(Beginning of TASK DATA)

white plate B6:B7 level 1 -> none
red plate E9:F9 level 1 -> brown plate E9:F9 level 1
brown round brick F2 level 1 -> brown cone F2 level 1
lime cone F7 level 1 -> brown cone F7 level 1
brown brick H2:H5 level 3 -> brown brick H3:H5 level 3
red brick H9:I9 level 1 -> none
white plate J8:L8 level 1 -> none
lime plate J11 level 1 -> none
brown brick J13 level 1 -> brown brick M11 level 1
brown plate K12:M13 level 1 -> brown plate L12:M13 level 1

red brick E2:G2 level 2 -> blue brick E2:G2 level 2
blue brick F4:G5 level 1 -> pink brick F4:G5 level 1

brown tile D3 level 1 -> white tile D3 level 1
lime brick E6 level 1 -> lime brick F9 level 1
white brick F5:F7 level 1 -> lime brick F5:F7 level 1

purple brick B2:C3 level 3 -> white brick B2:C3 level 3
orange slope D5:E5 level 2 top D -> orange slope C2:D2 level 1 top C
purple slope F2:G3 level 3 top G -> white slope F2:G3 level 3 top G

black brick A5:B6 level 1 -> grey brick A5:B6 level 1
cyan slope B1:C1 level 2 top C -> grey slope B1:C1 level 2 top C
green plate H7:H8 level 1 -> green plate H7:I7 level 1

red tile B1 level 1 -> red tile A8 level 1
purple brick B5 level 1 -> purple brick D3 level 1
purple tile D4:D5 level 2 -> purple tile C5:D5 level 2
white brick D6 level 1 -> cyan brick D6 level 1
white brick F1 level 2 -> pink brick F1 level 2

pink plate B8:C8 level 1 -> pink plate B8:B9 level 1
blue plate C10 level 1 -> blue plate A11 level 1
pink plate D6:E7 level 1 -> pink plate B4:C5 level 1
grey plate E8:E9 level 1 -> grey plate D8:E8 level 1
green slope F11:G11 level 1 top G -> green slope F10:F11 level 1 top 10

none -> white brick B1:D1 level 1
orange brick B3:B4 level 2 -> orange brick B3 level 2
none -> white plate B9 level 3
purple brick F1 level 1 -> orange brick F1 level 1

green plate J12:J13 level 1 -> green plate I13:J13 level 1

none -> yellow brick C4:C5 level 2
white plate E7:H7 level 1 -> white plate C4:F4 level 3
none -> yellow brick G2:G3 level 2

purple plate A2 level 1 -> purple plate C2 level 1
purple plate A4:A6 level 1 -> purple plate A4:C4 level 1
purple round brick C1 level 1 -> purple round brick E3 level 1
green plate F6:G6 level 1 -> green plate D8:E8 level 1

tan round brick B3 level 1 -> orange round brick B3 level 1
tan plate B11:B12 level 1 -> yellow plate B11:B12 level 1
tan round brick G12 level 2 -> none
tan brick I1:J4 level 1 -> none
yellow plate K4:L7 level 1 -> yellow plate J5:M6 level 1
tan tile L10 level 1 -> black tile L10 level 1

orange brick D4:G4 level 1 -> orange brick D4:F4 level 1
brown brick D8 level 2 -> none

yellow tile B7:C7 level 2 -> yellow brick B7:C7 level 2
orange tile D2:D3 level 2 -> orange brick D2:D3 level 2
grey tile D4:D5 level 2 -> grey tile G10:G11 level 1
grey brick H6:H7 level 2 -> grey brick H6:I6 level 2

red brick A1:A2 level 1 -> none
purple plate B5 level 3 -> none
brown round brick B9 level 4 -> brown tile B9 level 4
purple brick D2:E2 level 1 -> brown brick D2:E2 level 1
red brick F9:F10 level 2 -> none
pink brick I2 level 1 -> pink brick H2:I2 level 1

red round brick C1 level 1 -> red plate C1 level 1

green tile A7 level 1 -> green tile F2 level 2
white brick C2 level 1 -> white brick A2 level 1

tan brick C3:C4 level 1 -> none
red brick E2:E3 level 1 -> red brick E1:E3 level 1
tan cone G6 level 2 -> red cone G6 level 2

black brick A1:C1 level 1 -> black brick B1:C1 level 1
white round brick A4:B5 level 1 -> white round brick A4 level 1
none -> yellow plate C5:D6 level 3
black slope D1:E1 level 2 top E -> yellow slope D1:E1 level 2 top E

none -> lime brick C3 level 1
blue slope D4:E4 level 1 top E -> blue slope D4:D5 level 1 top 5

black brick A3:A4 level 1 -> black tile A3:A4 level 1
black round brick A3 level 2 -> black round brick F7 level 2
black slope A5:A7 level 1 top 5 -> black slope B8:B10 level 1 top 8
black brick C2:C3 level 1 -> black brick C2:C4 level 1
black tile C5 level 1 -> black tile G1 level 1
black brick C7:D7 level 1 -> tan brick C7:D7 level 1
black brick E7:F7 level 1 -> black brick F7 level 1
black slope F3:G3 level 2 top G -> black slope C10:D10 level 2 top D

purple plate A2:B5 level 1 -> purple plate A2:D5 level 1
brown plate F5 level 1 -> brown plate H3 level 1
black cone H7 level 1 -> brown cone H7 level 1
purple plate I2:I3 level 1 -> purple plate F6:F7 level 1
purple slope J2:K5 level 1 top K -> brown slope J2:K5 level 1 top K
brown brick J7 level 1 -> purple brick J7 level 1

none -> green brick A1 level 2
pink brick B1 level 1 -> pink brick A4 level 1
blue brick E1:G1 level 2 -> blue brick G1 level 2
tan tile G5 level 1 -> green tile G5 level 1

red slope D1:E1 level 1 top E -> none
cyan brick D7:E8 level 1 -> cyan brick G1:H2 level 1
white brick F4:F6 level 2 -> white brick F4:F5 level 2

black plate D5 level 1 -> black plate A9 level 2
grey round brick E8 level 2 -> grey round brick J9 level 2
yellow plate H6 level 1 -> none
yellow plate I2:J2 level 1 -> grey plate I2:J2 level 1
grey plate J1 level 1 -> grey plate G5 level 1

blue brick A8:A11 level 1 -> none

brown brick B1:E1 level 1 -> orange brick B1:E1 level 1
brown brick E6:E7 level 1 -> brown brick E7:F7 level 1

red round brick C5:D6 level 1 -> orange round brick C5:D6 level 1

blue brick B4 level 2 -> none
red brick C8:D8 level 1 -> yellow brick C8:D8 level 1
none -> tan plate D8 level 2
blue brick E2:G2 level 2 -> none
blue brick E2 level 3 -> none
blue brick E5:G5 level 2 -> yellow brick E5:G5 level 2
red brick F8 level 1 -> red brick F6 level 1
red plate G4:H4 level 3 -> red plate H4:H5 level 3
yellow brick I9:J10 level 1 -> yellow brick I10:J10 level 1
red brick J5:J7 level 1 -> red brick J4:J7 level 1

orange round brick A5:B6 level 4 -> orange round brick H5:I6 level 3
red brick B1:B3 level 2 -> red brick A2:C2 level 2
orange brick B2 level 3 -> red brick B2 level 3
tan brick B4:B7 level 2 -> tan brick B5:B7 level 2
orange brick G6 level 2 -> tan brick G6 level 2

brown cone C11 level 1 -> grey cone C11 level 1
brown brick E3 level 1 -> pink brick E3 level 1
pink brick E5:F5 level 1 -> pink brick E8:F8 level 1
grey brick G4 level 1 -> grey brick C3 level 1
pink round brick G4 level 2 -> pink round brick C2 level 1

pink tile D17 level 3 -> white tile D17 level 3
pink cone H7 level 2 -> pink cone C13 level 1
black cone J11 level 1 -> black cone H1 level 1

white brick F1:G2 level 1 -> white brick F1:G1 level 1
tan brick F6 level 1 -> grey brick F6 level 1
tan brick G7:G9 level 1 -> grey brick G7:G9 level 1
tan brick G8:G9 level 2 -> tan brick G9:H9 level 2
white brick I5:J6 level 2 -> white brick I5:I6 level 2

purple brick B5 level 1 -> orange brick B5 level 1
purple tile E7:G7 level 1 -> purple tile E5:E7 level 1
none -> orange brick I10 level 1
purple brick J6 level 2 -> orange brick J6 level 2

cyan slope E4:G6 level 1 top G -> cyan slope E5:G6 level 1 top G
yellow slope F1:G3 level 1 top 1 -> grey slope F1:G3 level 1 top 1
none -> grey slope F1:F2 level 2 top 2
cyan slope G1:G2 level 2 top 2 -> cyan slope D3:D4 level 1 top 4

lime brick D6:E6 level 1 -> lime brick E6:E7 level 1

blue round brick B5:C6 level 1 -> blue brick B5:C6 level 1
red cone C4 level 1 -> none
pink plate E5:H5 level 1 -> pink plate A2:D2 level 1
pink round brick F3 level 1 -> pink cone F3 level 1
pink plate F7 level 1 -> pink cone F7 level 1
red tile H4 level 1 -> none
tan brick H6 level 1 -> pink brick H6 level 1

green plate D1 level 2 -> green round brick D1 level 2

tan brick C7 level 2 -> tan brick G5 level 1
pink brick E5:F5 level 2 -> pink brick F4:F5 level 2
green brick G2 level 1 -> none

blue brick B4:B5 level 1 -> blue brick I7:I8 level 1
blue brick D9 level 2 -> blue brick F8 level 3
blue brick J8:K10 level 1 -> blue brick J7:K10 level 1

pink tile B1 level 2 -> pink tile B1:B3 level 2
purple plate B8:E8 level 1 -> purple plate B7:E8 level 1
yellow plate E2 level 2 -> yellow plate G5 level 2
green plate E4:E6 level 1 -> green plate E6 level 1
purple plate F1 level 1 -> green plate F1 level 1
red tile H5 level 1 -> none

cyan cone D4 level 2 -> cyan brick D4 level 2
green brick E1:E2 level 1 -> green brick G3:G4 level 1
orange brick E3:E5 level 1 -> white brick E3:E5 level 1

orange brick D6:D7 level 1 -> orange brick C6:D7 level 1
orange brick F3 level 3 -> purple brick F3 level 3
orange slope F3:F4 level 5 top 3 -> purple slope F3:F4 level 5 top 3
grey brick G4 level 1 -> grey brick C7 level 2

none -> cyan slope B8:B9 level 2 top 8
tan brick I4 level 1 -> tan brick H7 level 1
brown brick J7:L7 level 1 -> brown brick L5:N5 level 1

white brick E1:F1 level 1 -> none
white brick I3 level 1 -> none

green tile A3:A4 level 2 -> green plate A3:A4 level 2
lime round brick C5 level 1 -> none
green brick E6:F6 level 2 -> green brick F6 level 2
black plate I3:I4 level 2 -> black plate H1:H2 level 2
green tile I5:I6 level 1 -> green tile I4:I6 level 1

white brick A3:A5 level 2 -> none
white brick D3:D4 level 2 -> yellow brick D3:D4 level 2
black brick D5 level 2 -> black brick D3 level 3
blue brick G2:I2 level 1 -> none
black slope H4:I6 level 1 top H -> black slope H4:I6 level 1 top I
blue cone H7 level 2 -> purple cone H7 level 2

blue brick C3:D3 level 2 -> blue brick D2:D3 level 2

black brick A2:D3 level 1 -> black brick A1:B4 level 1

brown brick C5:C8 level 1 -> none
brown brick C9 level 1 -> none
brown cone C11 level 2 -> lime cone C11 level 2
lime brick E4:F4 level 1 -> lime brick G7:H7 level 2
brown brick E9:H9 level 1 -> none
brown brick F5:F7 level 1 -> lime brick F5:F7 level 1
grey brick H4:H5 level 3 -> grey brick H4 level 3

(End of TASK DATA)

WHAT IS EXPECTED
Although the records may continue, retype only the lines from the first one through the one containing "white plate J8:L8 level 1 -> none", exactly as they appear.

RESULT OF THIS TASK
white plate B6:B7 level 1 -> none
red plate E9:F9 level 1 -> brown plate E9:F9 level 1
brown round brick F2 level 1 -> brown cone F2 level 1
lime cone F7 level 1 -> brown cone F7 level 1
brown brick H2:H5 level 3 -> brown brick H3:H5 level 3
red brick H9:I9 level 1 -> none
white plate J8:L8 level 1 -> none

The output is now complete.